──────── STORED DATA

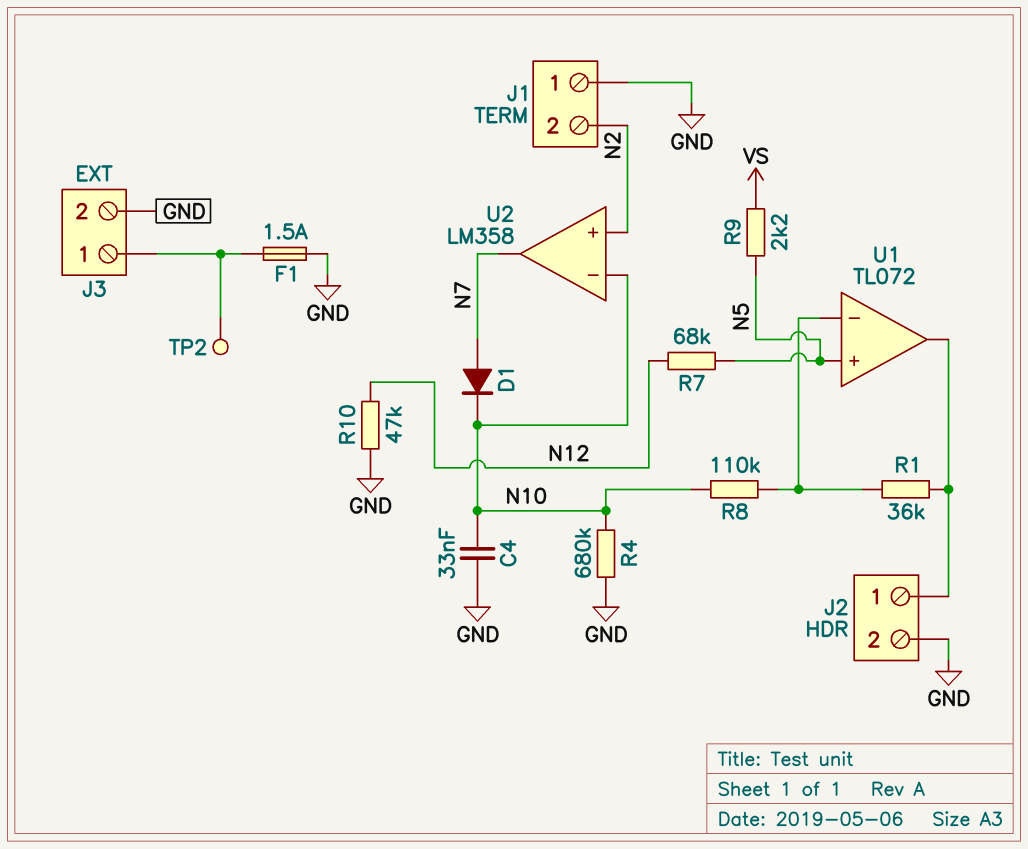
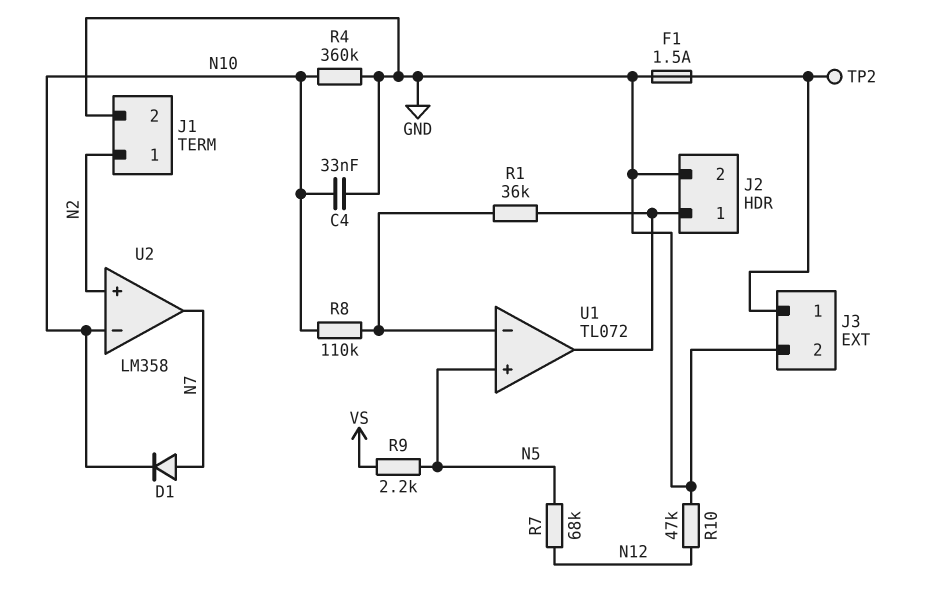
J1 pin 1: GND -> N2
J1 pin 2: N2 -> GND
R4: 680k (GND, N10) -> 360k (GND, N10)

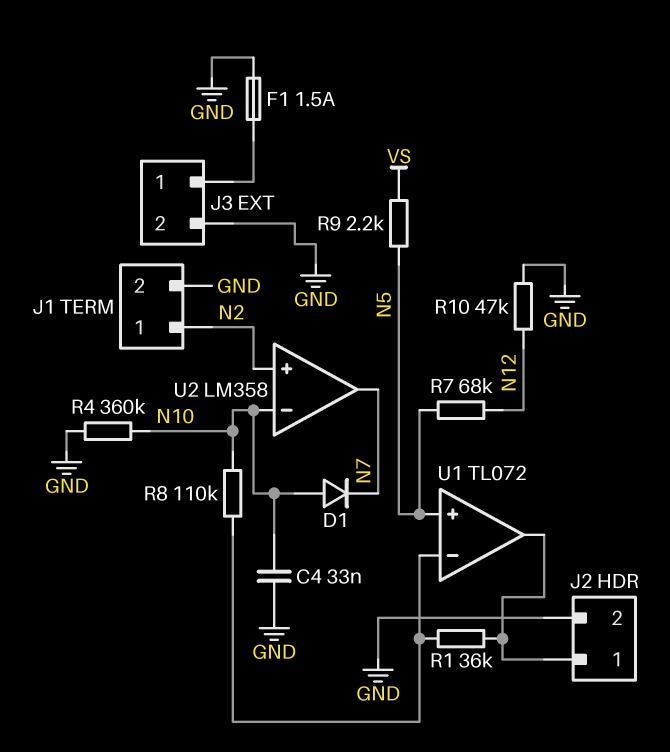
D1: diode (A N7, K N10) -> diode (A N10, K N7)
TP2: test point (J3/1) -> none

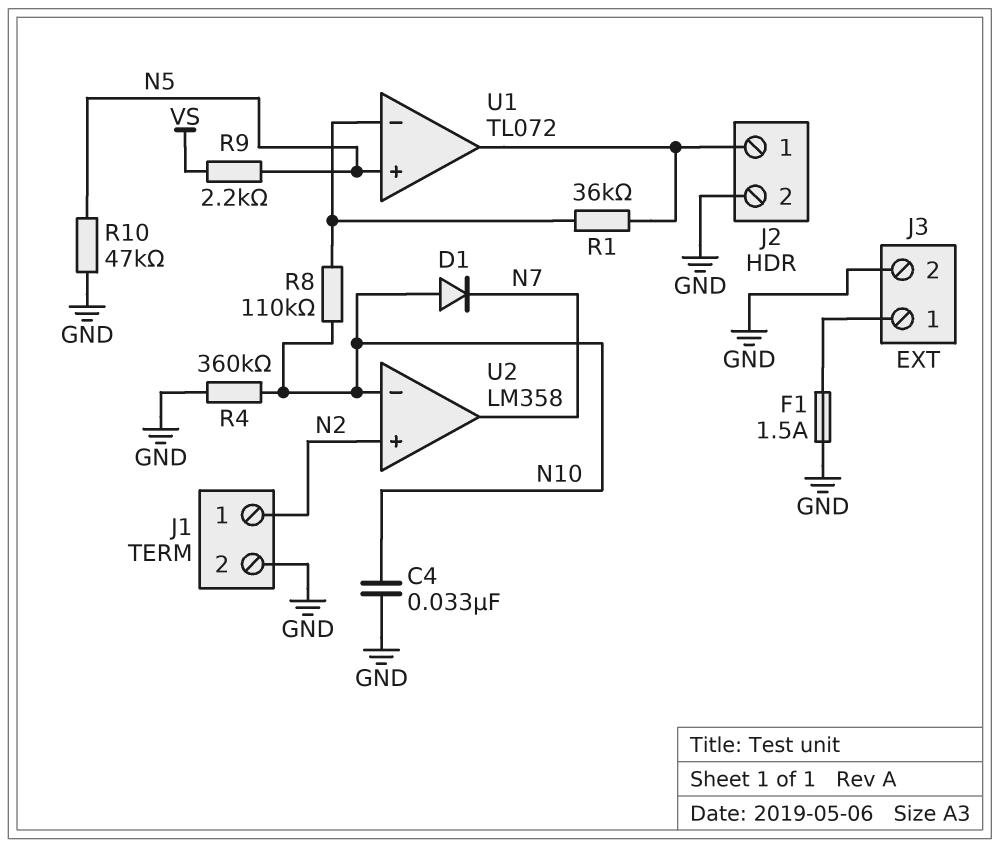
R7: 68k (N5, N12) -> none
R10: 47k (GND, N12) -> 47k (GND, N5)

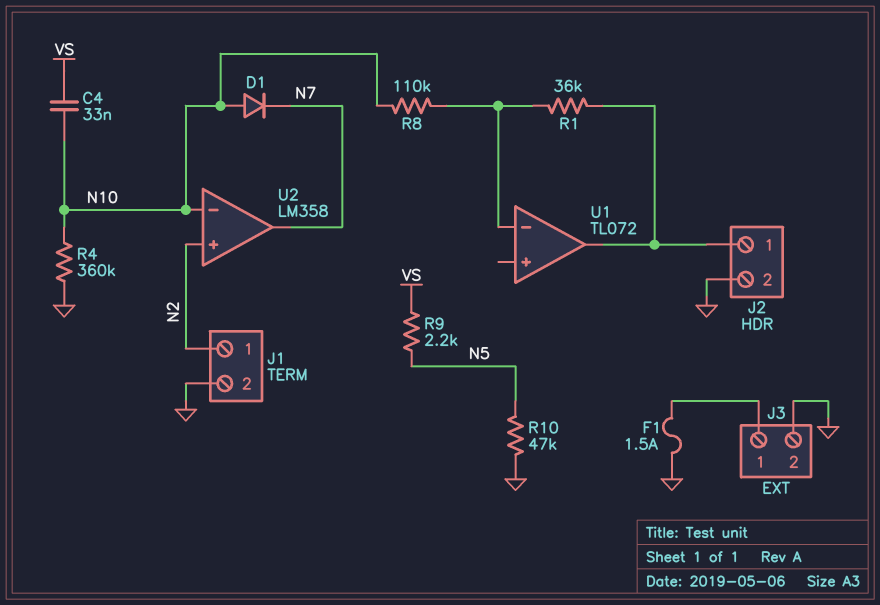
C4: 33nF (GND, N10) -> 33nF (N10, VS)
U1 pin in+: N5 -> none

────────────────

→ TASK TO CARRY OUT: Write out, exactly and only, the lines from the one containing "R10: 47k (GND, N12) -> 47k (GND, N5)" through the last line of the material above. Pictures do not go in the copy.

→ SOLUTION BELOW:
R10: 47k (GND, N12) -> 47k (GND, N5)

C4: 33nF (GND, N10) -> 33nF (N10, VS)
U1 pin in+: N5 -> none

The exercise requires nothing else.